Data for review →

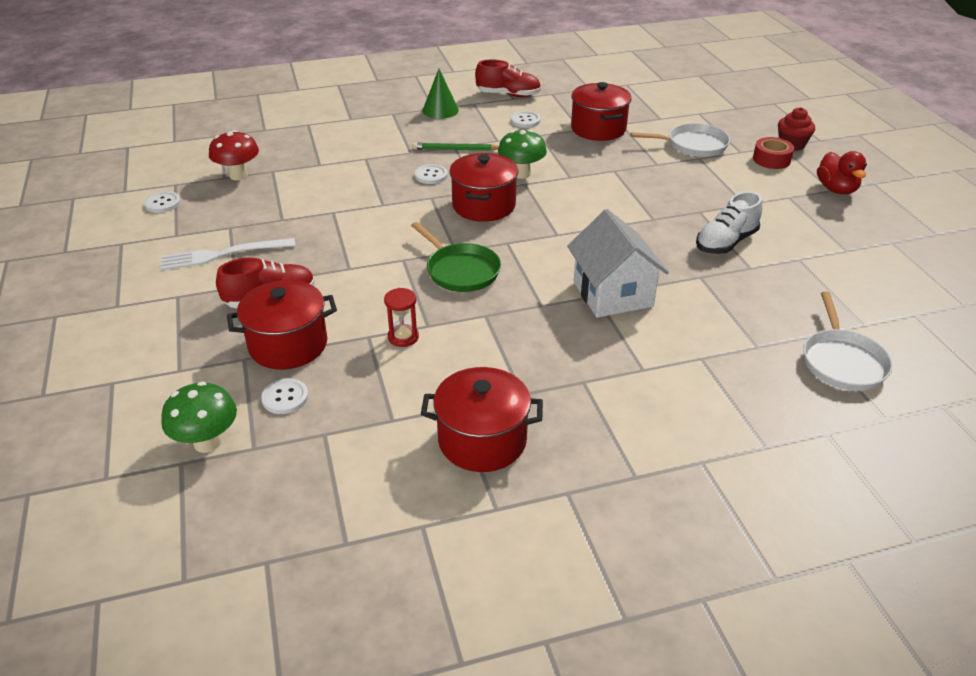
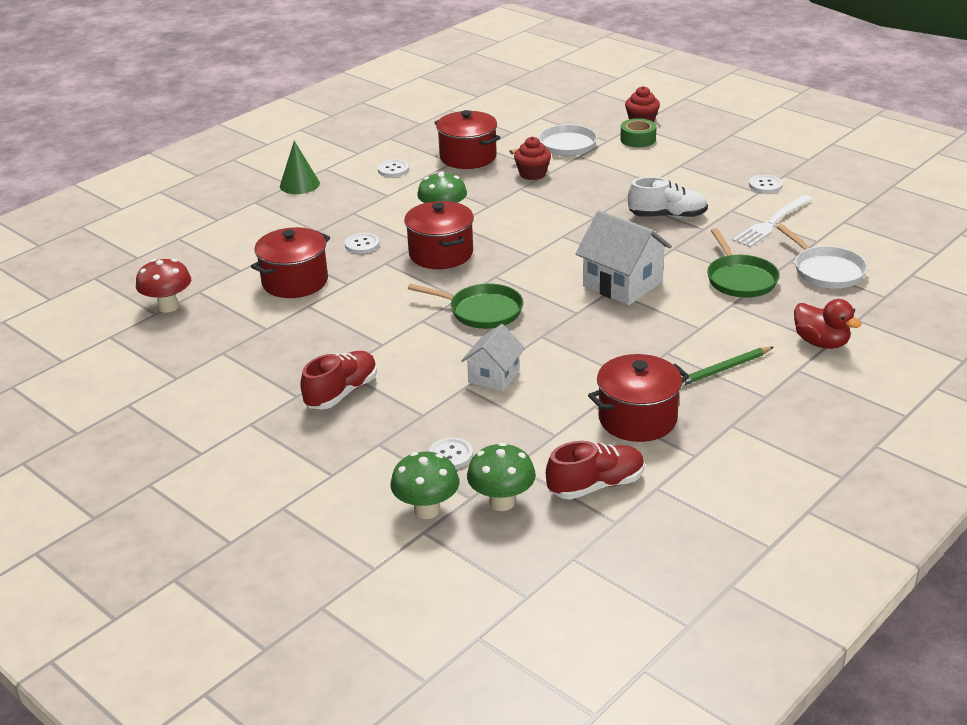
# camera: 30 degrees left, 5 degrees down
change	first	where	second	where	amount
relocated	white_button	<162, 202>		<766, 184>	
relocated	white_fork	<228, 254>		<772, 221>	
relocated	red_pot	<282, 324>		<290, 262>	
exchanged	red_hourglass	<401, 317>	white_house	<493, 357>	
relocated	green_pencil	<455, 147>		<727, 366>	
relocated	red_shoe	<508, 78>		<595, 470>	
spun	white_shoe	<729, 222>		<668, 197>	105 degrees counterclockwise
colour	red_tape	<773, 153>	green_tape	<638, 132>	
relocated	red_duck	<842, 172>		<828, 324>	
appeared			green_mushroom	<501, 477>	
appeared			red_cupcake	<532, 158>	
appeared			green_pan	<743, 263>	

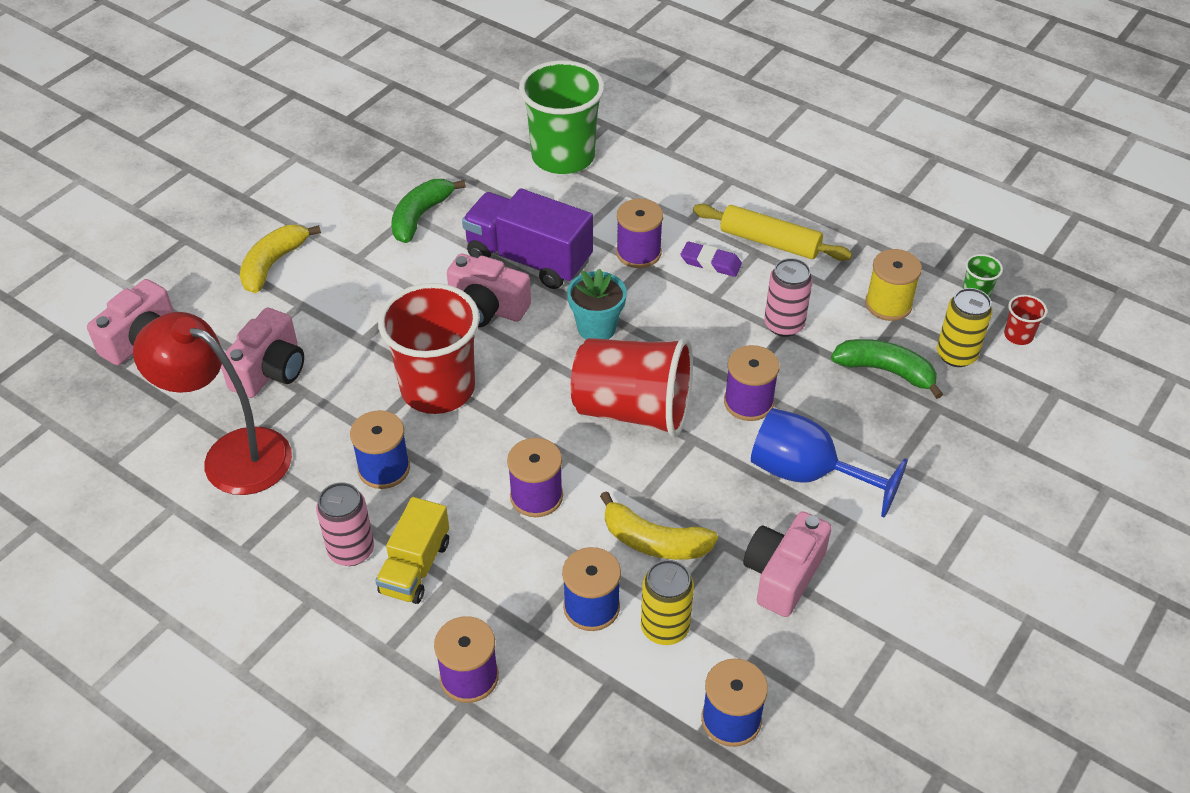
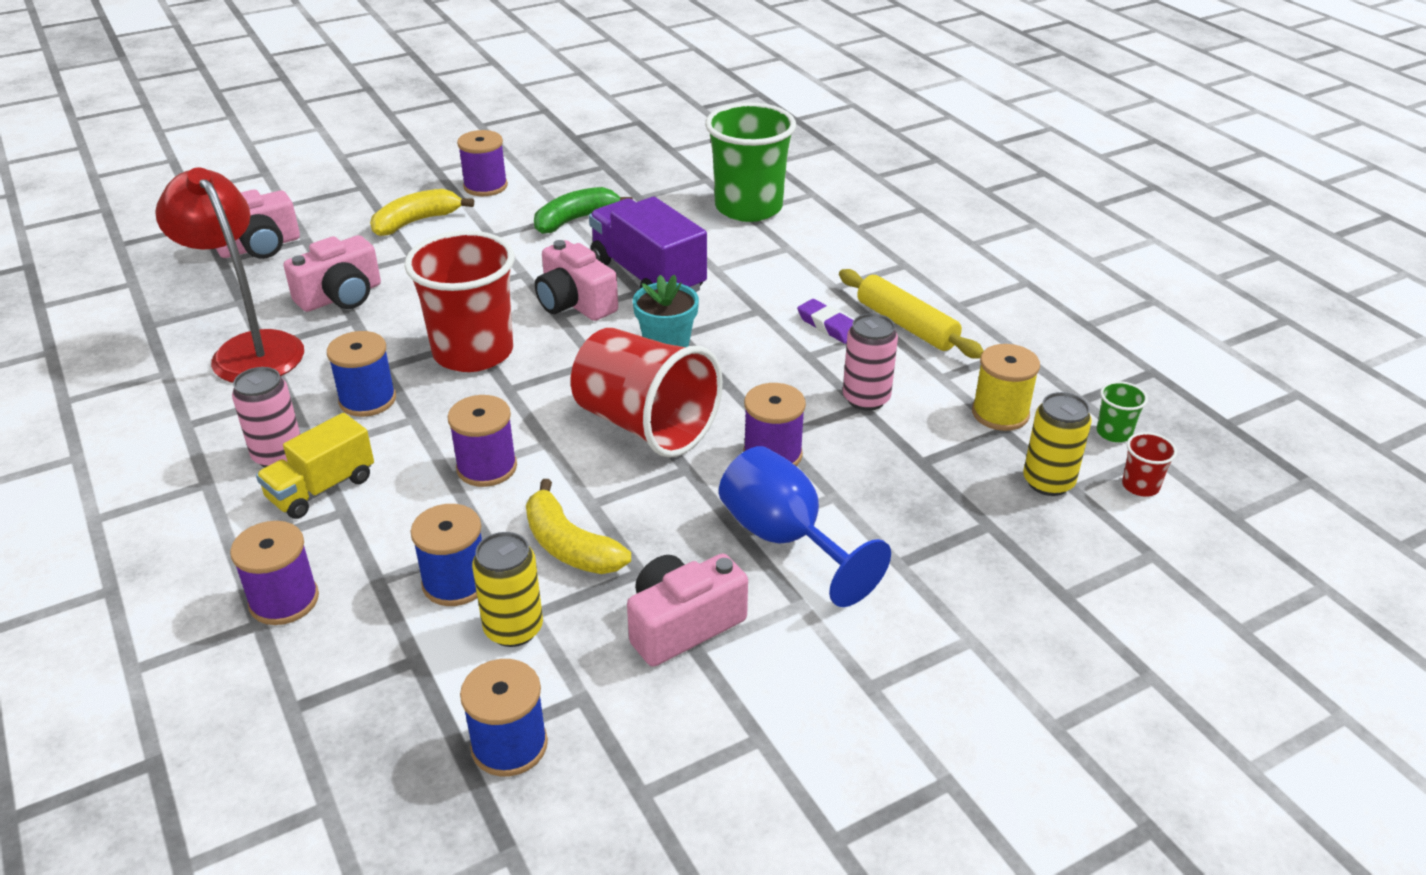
# camera: 25 degrees right, 10 degrees down
change	first	where	second	where	amount
relocated	purple_spool	<639, 233>		<482, 163>	
missing	green_banana	<887, 369>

Assigned task →
The records above should be written out exactly, and the images dropped.

Written reply →
# camera: 30 degrees left, 5 degrees down
change	first	where	second	where	amount
relocated	white_button	<162, 202>		<766, 184>	
relocated	white_fork	<228, 254>		<772, 221>	
relocated	red_pot	<282, 324>		<290, 262>	
exchanged	red_hourglass	<401, 317>	white_house	<493, 357>	
relocated	green_pencil	<455, 147>		<727, 366>	
relocated	red_shoe	<508, 78>		<595, 470>	
spun	white_shoe	<729, 222>		<668, 197>	105 degrees counterclockwise
colour	red_tape	<773, 153>	green_tape	<638, 132>	
relocated	red_duck	<842, 172>		<828, 324>	
appeared			green_mushroom	<501, 477>	
appeared			red_cupcake	<532, 158>	
appeared			green_pan	<743, 263>	

# camera: 25 degrees right, 10 degrees down
change	first	where	second	where	amount
relocated	purple_spool	<639, 233>		<482, 163>	
missing	green_banana	<887, 369>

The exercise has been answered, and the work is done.